▶ **Problem details**:
Work through the records that follow and return each line containing the word "gray".

Colored shape movement records
☆ ☆ ☆ ☆
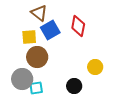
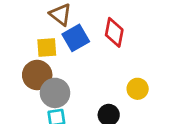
brown circle: (37, 57) -> (37, 75), moved
gray circle: (22, 79) -> (55, 93), moved

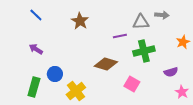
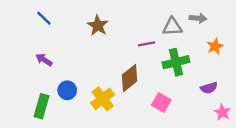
orange star: (183, 42) -> (215, 46), moved
brown diamond: (106, 64) -> (130, 78), turned -55
yellow cross: (76, 91) -> (103, 99), moved

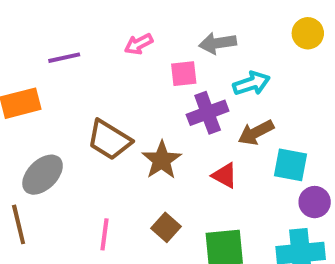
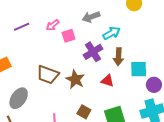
purple line: (64, 58) -> (22, 27), moved
pink square: (184, 74) -> (69, 36), moved
brown arrow: (256, 133) -> (118, 57), turned -48

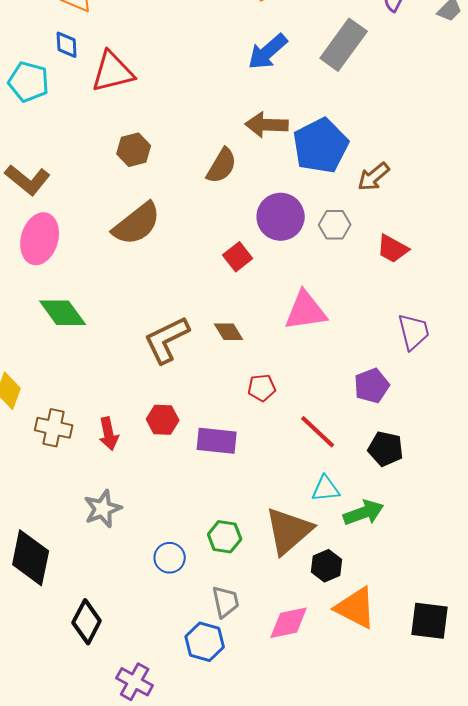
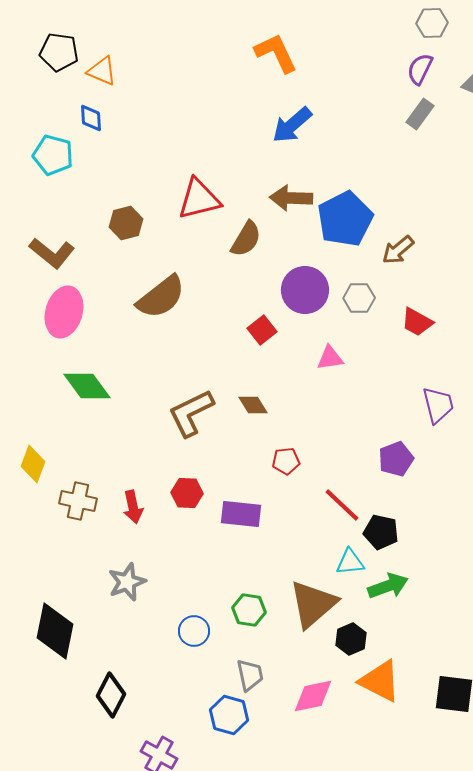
gray rectangle: (344, 45) -> (420, 114), moved, size x0.6
red triangle: (113, 72) -> (199, 199), moved
brown hexagon: (134, 150) -> (126, 223), moved
pink triangle: (306, 311) -> (330, 358), moved, size x0.6
black pentagon: (386, 449) -> (381, 532), moved

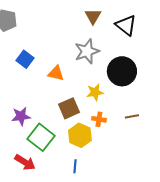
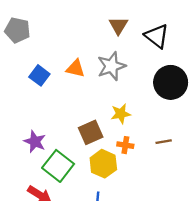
black circle: (122, 71) -> (171, 82), moved
orange triangle: (56, 73) -> (75, 68), moved
purple star: (21, 116) -> (35, 142), turned 30

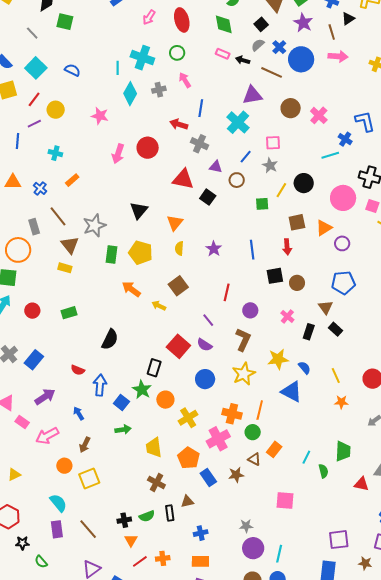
☆ ☆ ☆ ☆
▶ **Solution to this problem**:
gray circle: (22, 79) -> (55, 93), moved
gray rectangle: (344, 45) -> (420, 114), moved, size x0.6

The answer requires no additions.